Before-and-after object lists ->
────────────────────

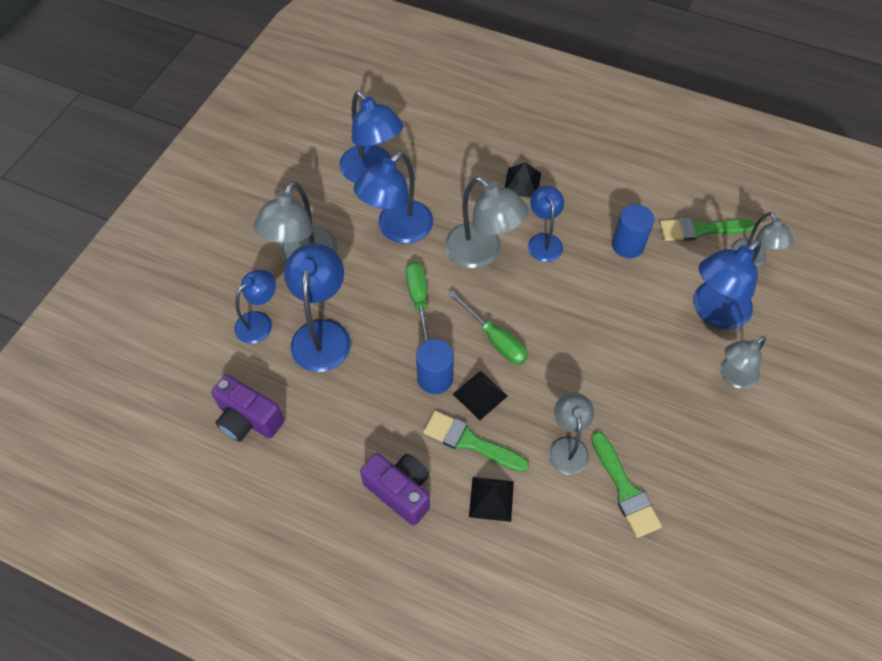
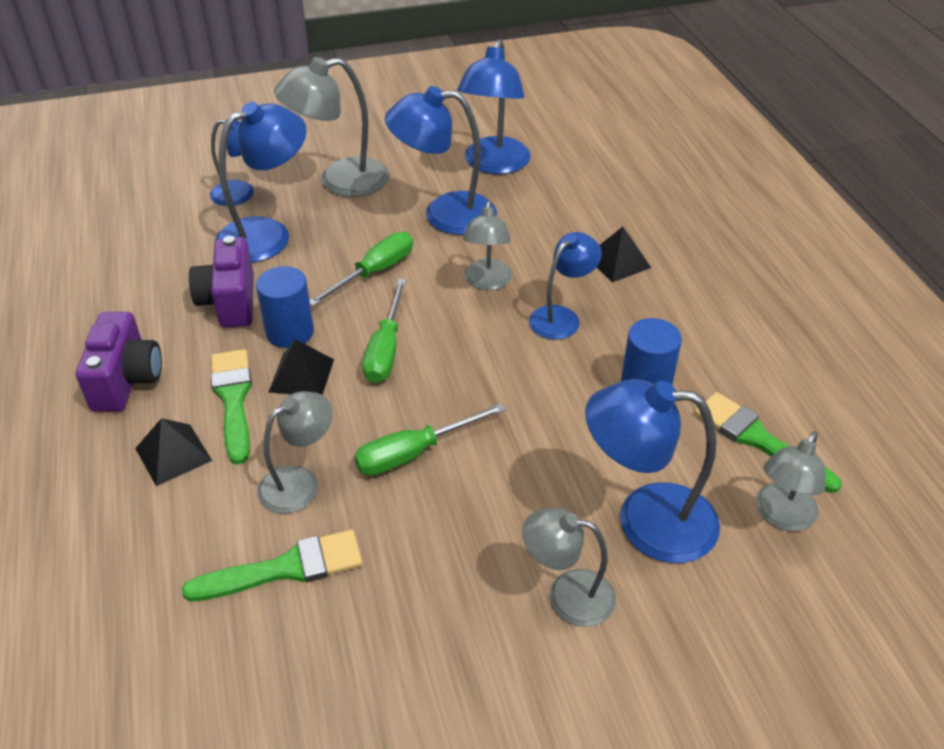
camera: 50 degrees right, 15 degrees down
purple camera [211,374,284,442] -> purple camera moved to [189,236,254,328]
grey lamp [445,177,529,269] -> grey lamp [463,201,512,290], size x0.63
green brush [591,431,662,538] -> green brush turned 135 degrees counterclockwise [182,530,363,602]
none -> green screwdriver [354,403,506,476]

────────────────────

Task to carry out ->
Restate every line of the data above word for word, with the images removed.

Written response ->
camera: 50 degrees right, 15 degrees down
purple camera [211,374,284,442] -> purple camera moved to [189,236,254,328]
grey lamp [445,177,529,269] -> grey lamp [463,201,512,290], size x0.63
green brush [591,431,662,538] -> green brush turned 135 degrees counterclockwise [182,530,363,602]
none -> green screwdriver [354,403,506,476]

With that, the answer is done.